#### TASK:
Transcribe, without any change, the line that includes "none -> yellow boat [318,290,453,400]" and all the lines that come after it in the material below.

#### THE DATA:
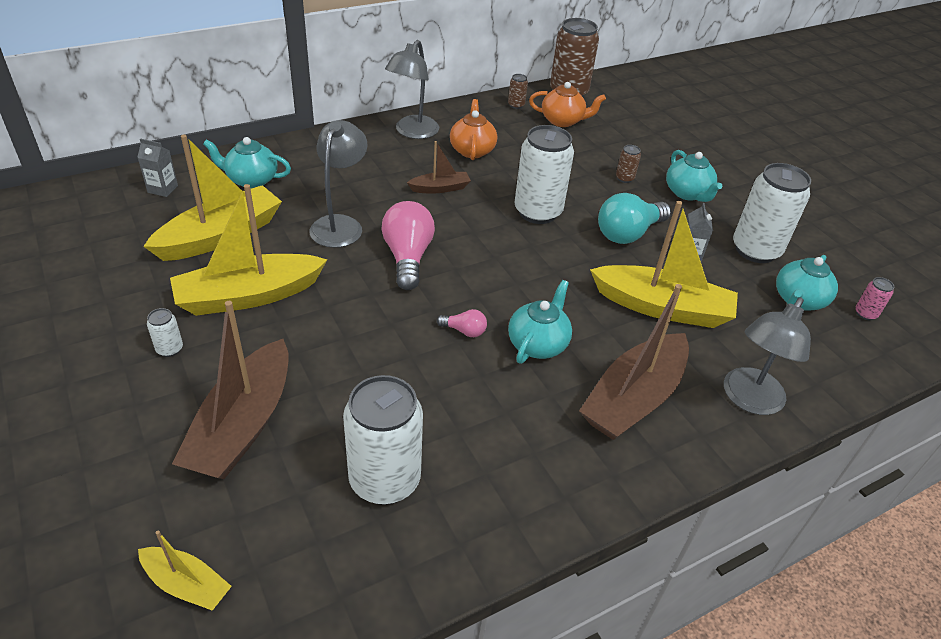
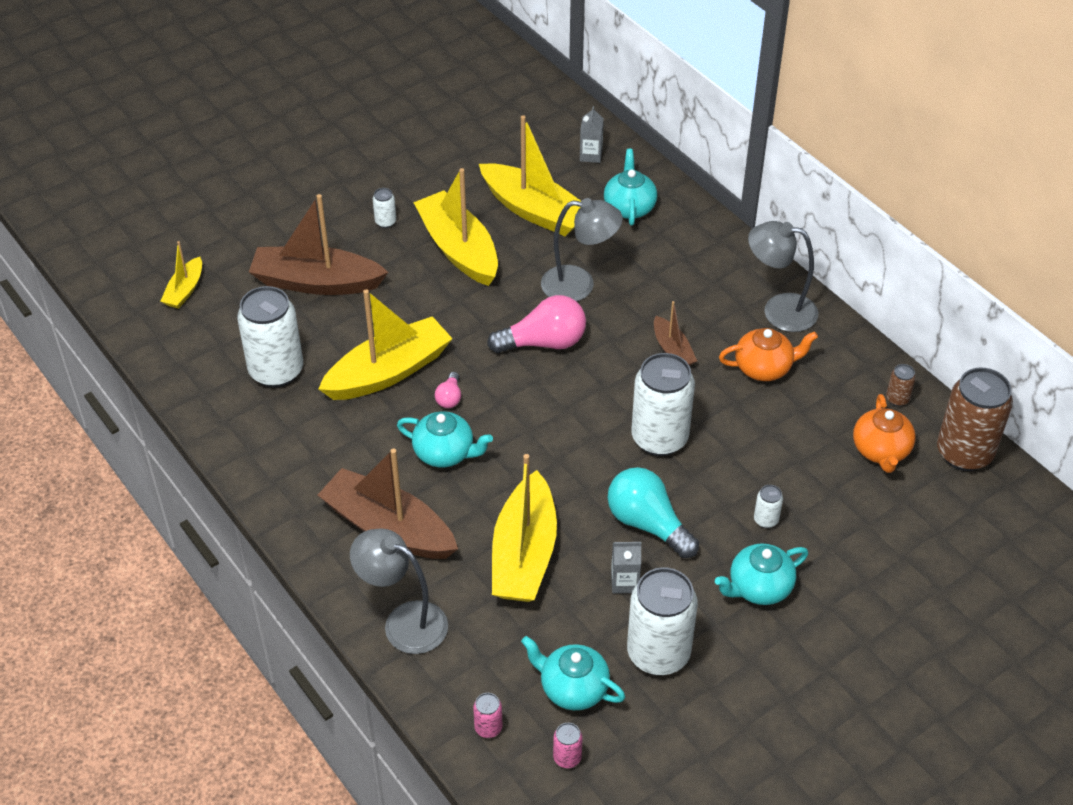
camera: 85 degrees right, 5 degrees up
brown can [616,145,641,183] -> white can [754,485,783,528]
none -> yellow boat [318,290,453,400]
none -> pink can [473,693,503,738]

#### RESULT OF THIS EXERCISE:
none -> yellow boat [318,290,453,400]
none -> pink can [473,693,503,738]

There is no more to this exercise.